*** Opening of INFORMATION GIVEN ***

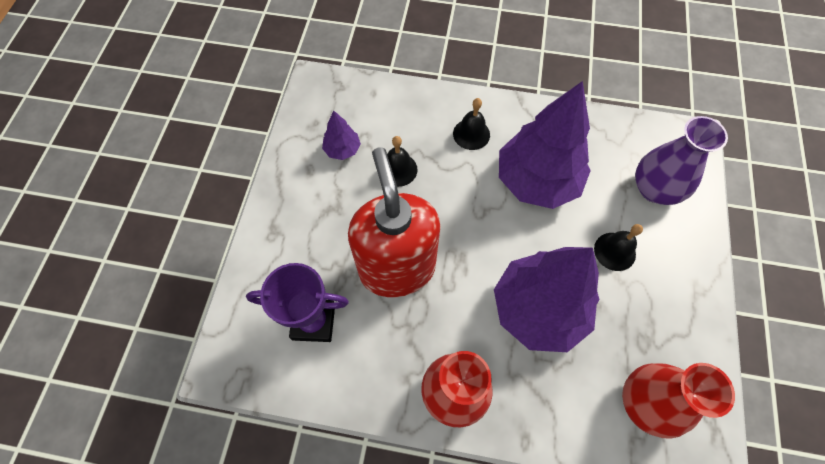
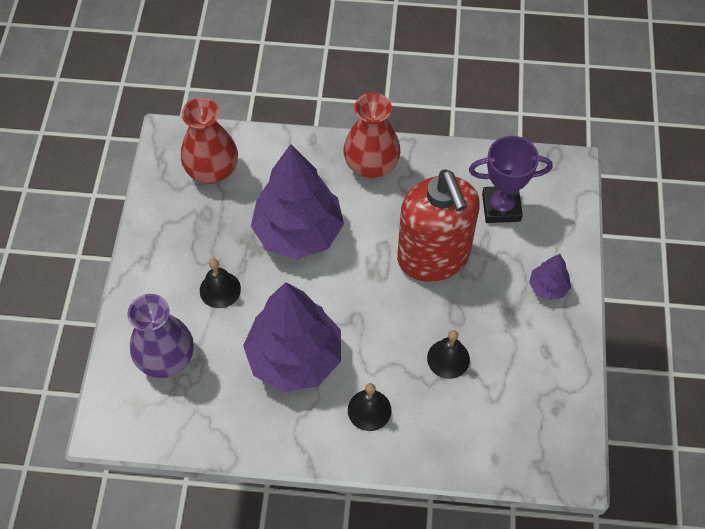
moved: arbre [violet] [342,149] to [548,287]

*** Close of INFORMATION GIVEN ***
*** Opening of INFORMATION GIVEN ***

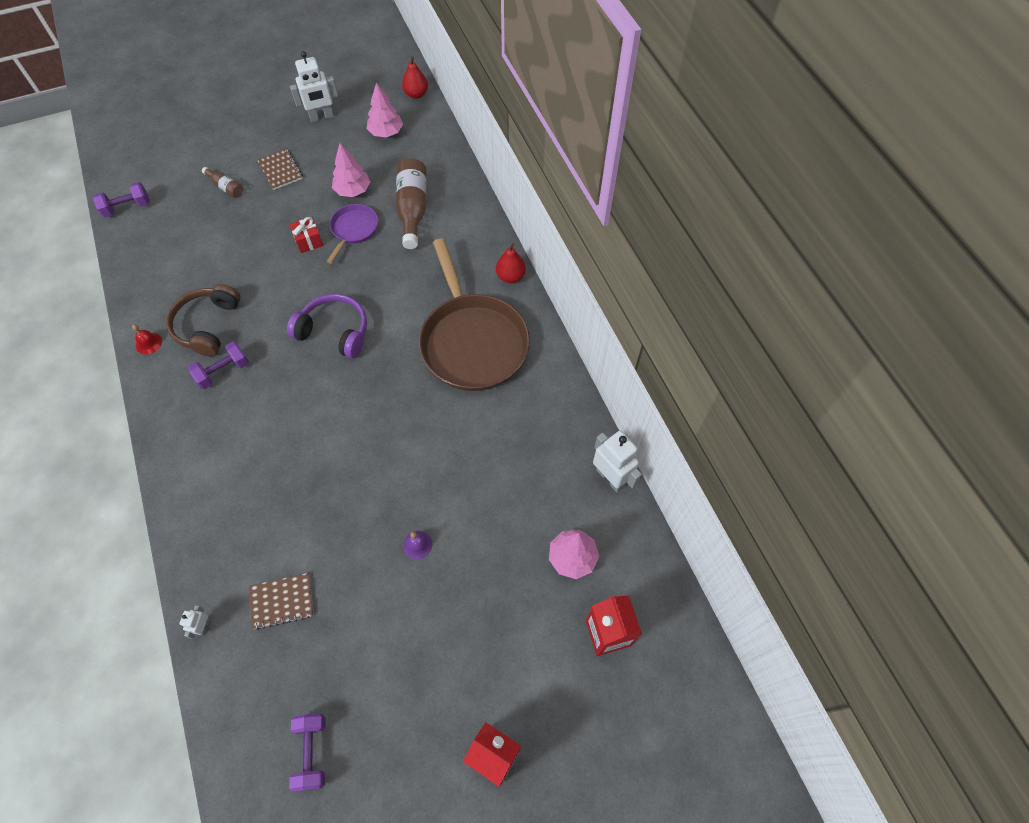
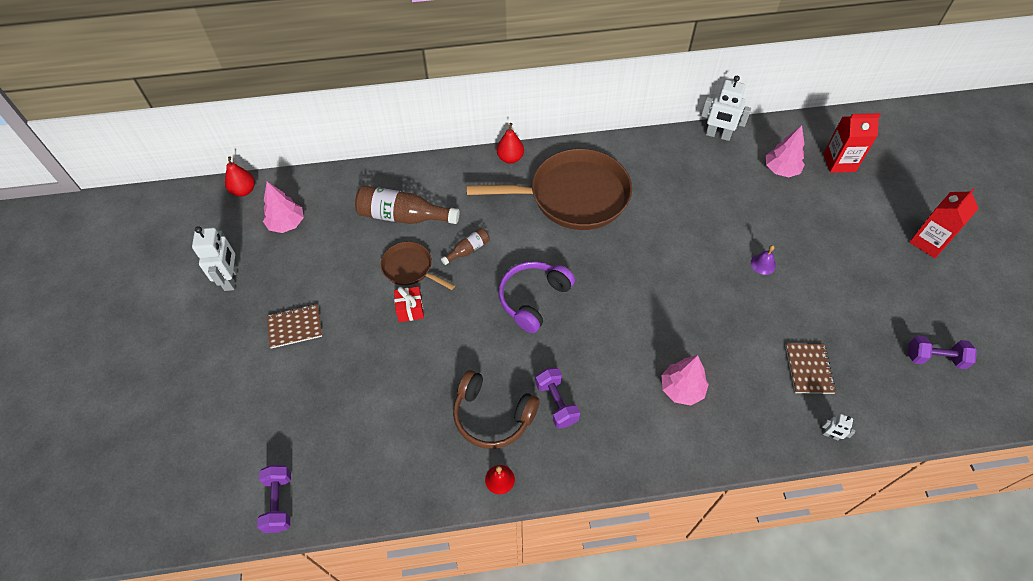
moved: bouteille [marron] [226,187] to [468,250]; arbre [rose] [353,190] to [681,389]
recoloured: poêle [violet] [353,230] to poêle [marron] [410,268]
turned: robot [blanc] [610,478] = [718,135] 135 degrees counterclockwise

*** Close of INFORMATION GIVEN ***

TASK REQUIREMENTS
Give back exactly the lines of the listing above that run from the line with "recoloured: poêle [violet]" to the line with "turned: robot [blanc]", inclusive.

ANSWER TO THIS PROBLEM
recoloured: poêle [violet] [353,230] to poêle [marron] [410,268]
turned: robot [blanc] [610,478] = [718,135] 135 degrees counterclockwise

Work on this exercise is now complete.